| Problem to solve |
Search the data below for the word "moved" and report how many lines contain it. Nothing but the number is needed.

=== Data provided ===

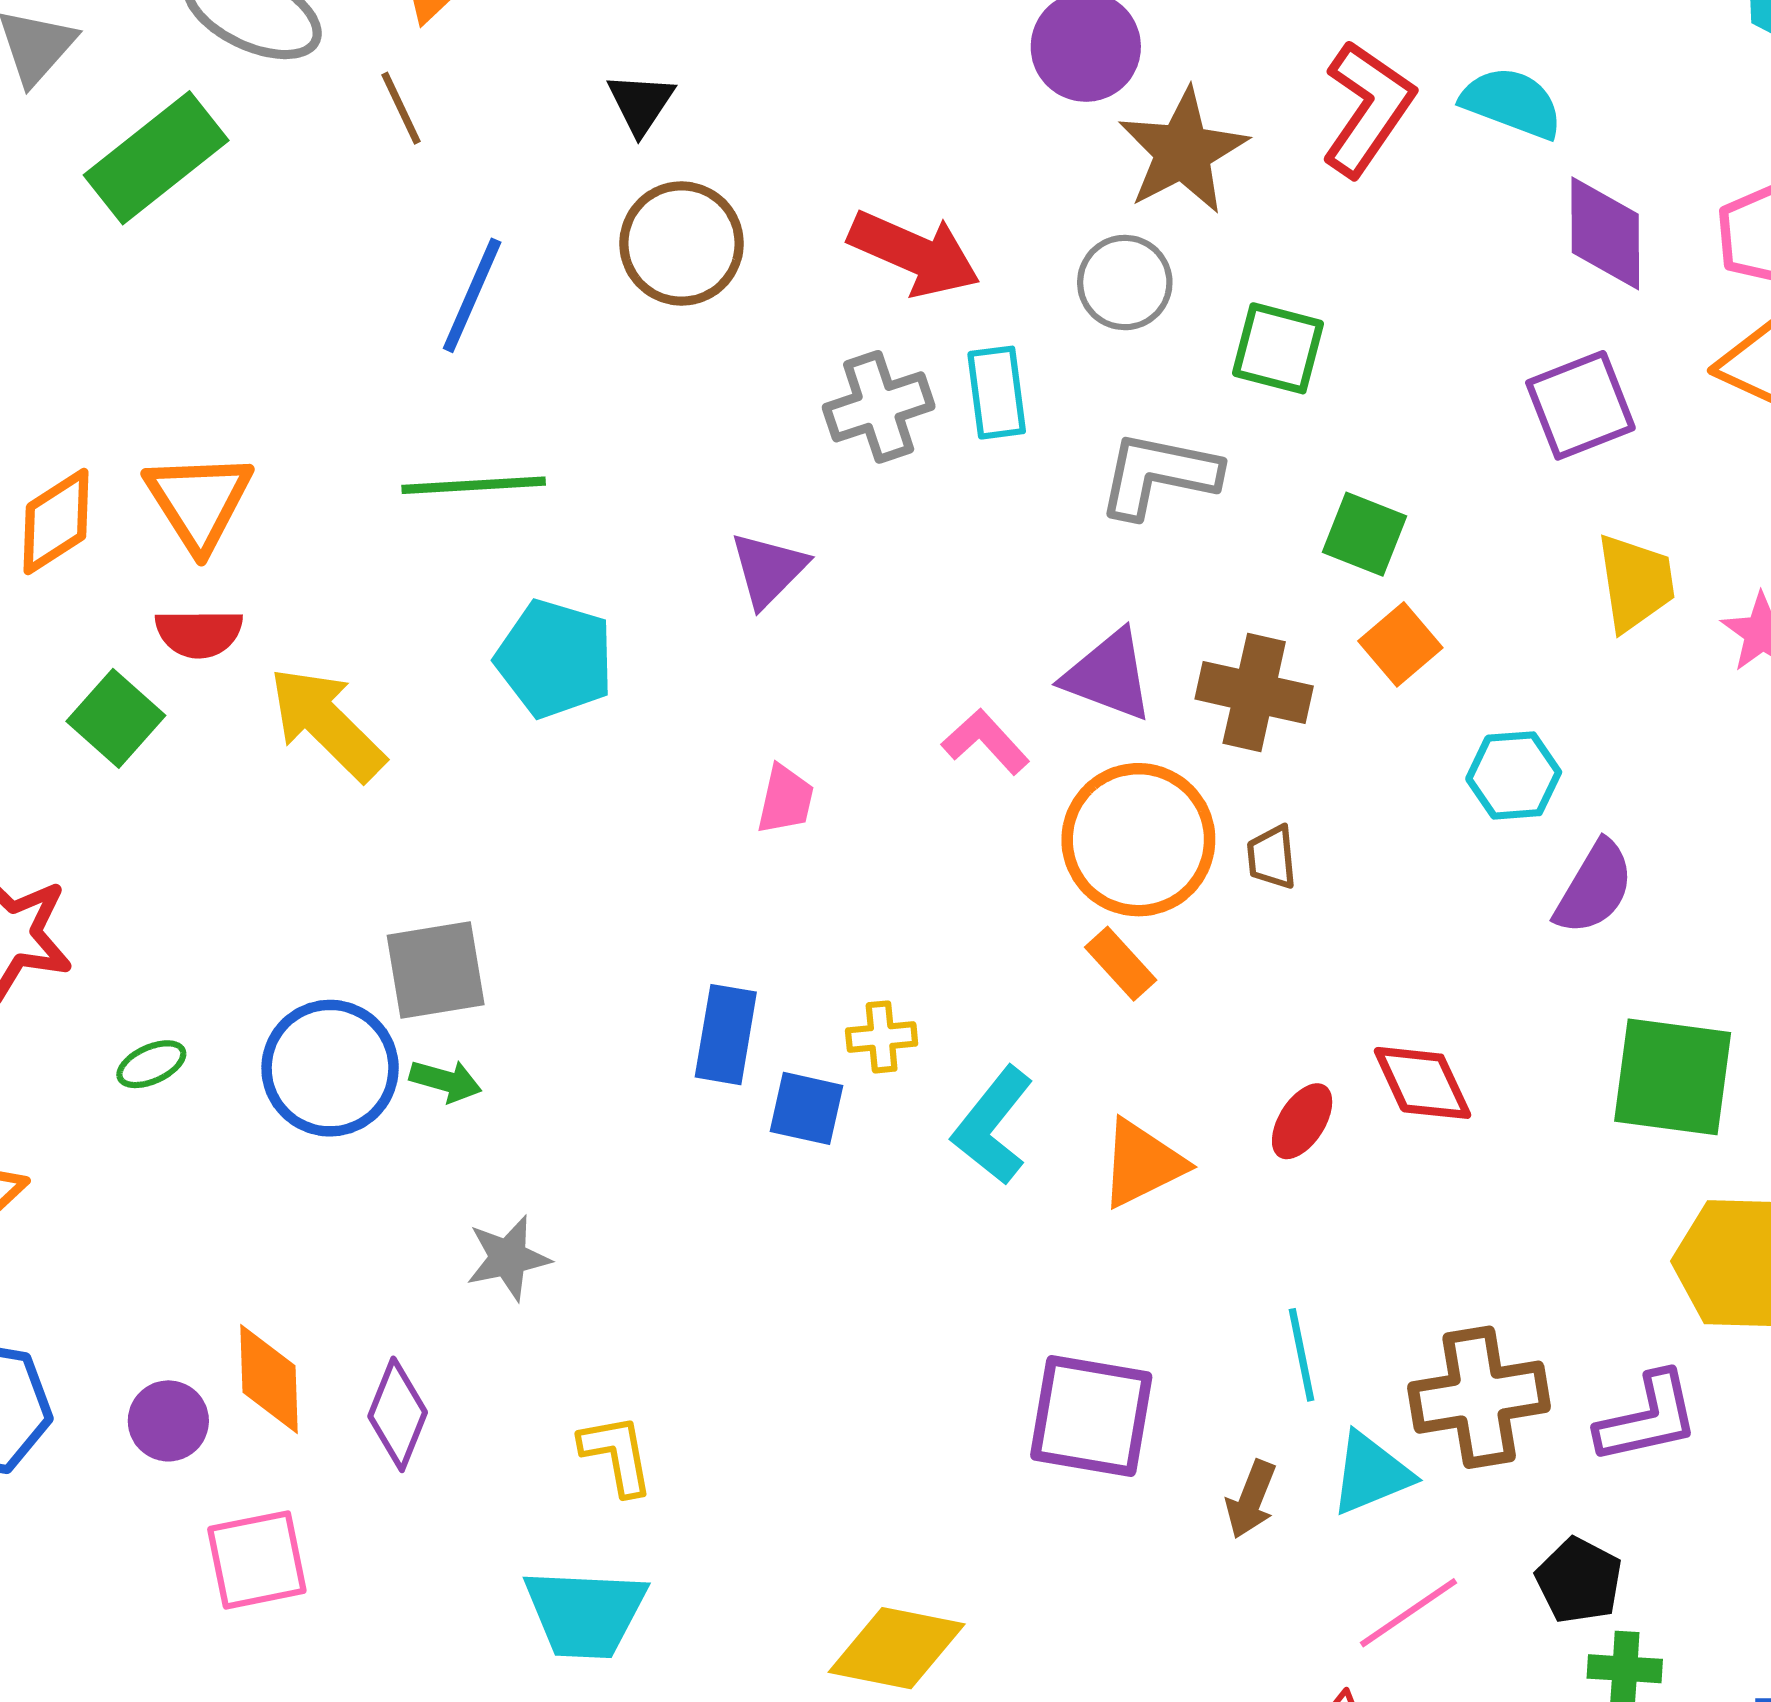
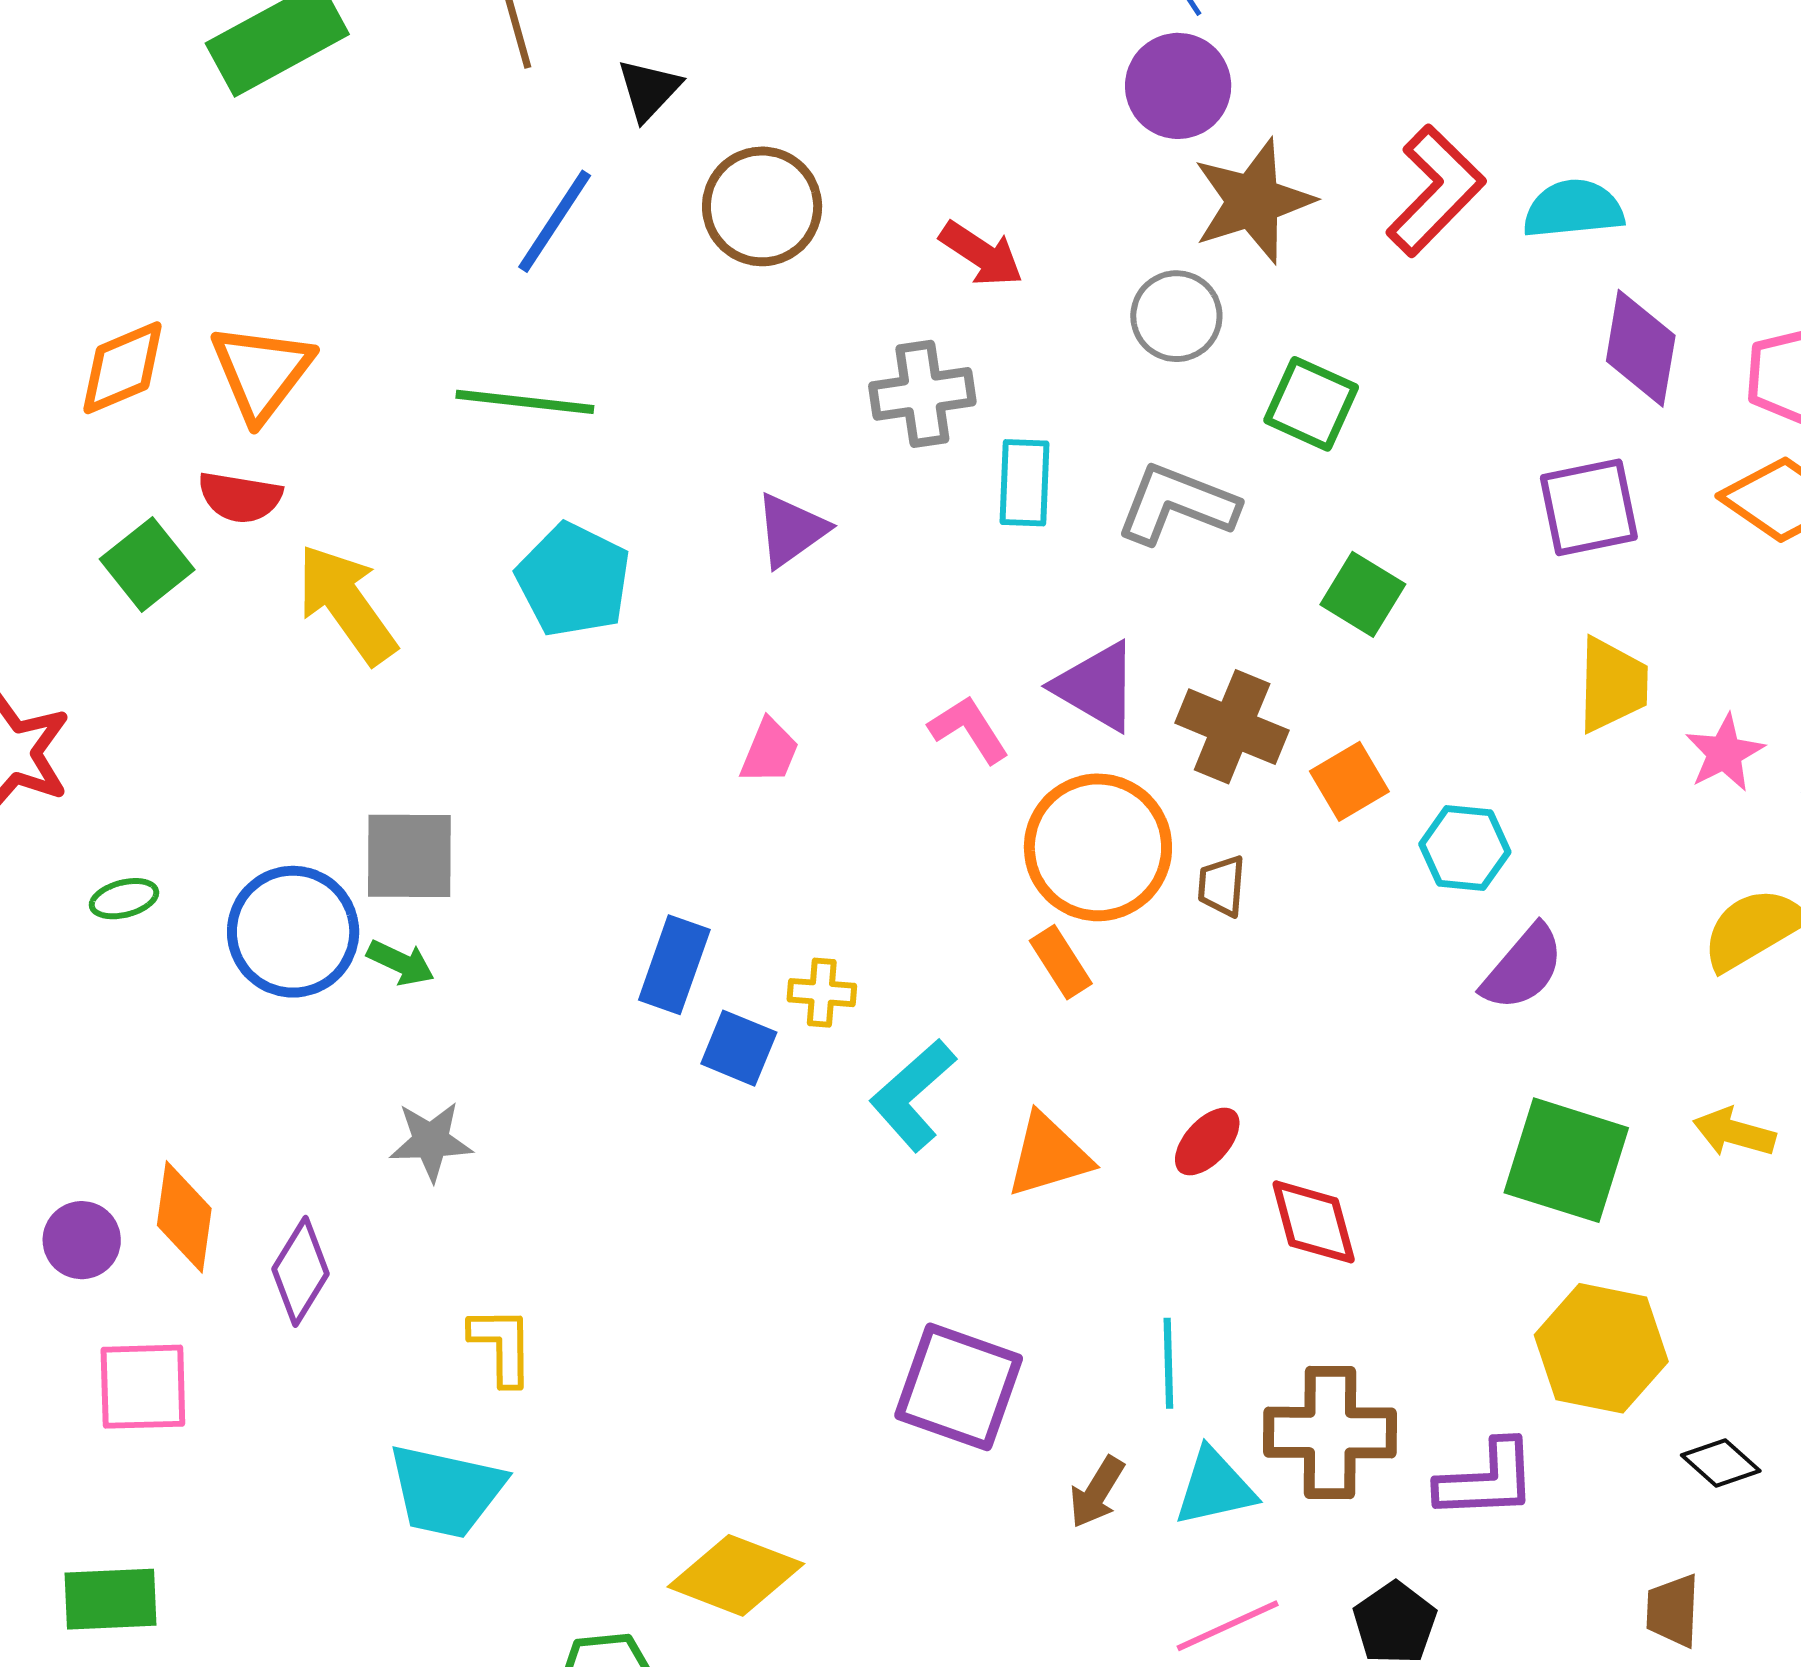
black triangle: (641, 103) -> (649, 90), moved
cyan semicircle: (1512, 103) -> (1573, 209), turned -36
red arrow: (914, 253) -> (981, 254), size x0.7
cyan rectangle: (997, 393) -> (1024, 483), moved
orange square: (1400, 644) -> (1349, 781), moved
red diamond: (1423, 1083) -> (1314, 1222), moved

===

| Answer to this problem |
4